• RECORDS FOR THIS EXERCISE:
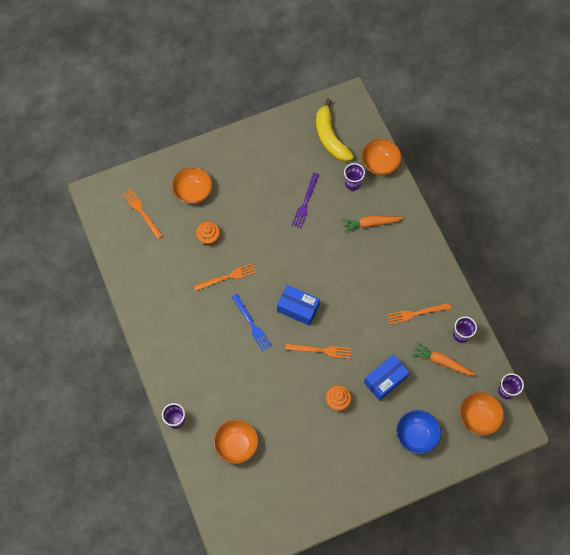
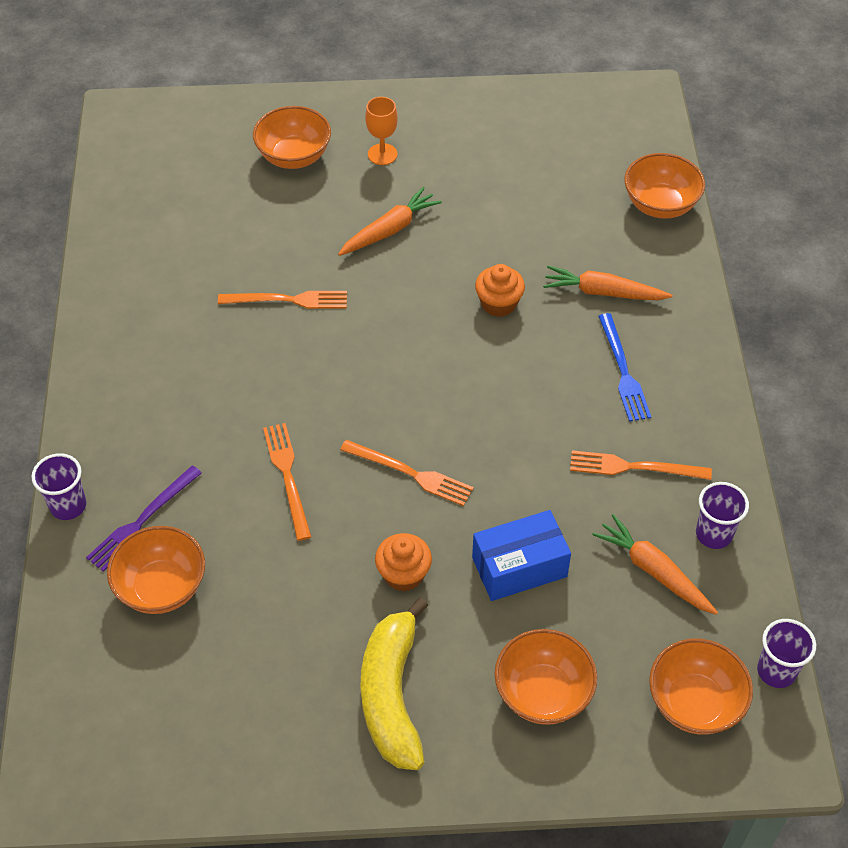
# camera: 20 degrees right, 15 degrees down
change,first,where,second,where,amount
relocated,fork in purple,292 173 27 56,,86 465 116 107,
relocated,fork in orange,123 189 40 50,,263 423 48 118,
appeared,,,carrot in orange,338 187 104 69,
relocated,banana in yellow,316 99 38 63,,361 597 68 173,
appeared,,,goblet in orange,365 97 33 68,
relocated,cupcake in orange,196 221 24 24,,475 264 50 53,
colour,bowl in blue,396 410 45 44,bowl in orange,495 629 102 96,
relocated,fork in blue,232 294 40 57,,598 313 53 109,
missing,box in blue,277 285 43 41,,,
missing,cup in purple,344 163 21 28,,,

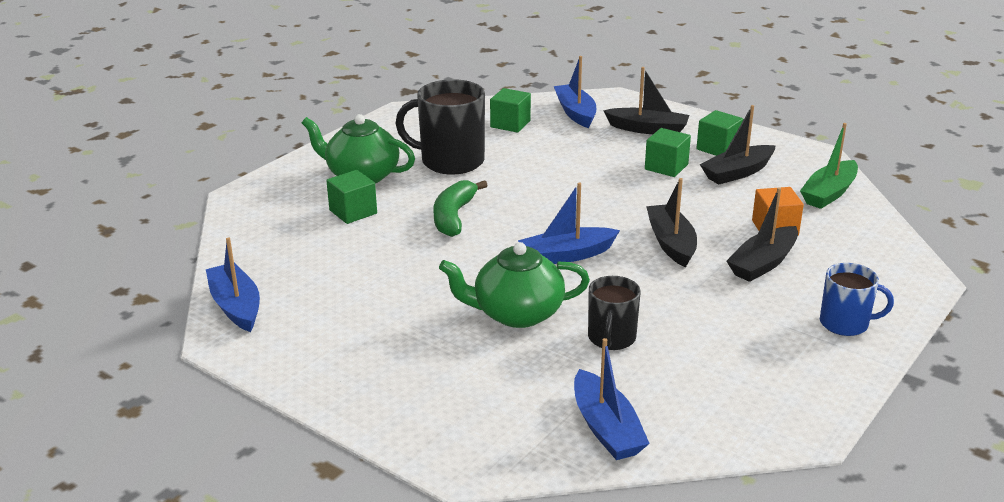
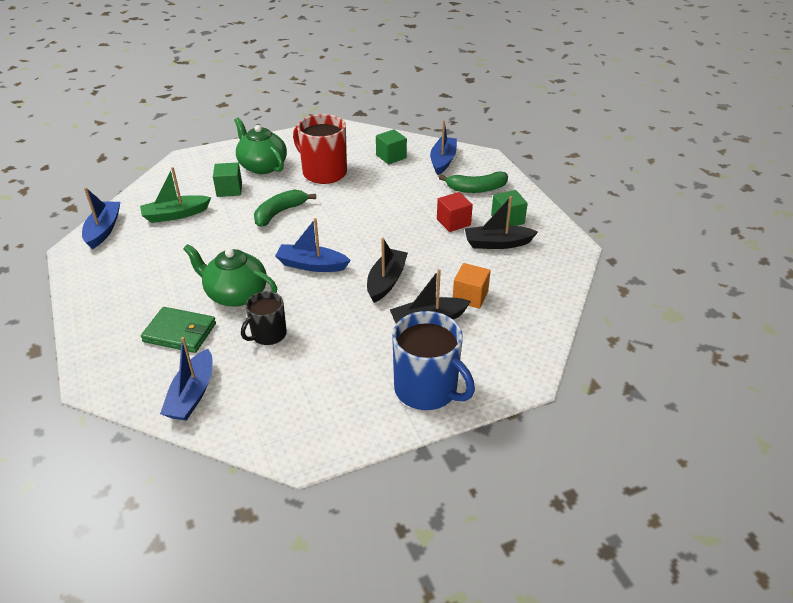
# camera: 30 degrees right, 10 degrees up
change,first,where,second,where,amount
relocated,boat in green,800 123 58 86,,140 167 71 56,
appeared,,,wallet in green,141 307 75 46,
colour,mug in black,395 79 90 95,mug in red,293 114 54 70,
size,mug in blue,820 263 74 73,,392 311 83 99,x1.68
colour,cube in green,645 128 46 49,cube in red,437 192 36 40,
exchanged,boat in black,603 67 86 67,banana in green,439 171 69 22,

• WHAT THIS TASK INVOLVES: Copy the data above word for word. Pictures stay out.

• OUTPUT BELOW:
# camera: 20 degrees right, 15 degrees down
change,first,where,second,where,amount
relocated,fork in purple,292 173 27 56,,86 465 116 107,
relocated,fork in orange,123 189 40 50,,263 423 48 118,
appeared,,,carrot in orange,338 187 104 69,
relocated,banana in yellow,316 99 38 63,,361 597 68 173,
appeared,,,goblet in orange,365 97 33 68,
relocated,cupcake in orange,196 221 24 24,,475 264 50 53,
colour,bowl in blue,396 410 45 44,bowl in orange,495 629 102 96,
relocated,fork in blue,232 294 40 57,,598 313 53 109,
missing,box in blue,277 285 43 41,,,
missing,cup in purple,344 163 21 28,,,

# camera: 30 degrees right, 10 degrees up
change,first,where,second,where,amount
relocated,boat in green,800 123 58 86,,140 167 71 56,
appeared,,,wallet in green,141 307 75 46,
colour,mug in black,395 79 90 95,mug in red,293 114 54 70,
size,mug in blue,820 263 74 73,,392 311 83 99,x1.68
colour,cube in green,645 128 46 49,cube in red,437 192 36 40,
exchanged,boat in black,603 67 86 67,banana in green,439 171 69 22,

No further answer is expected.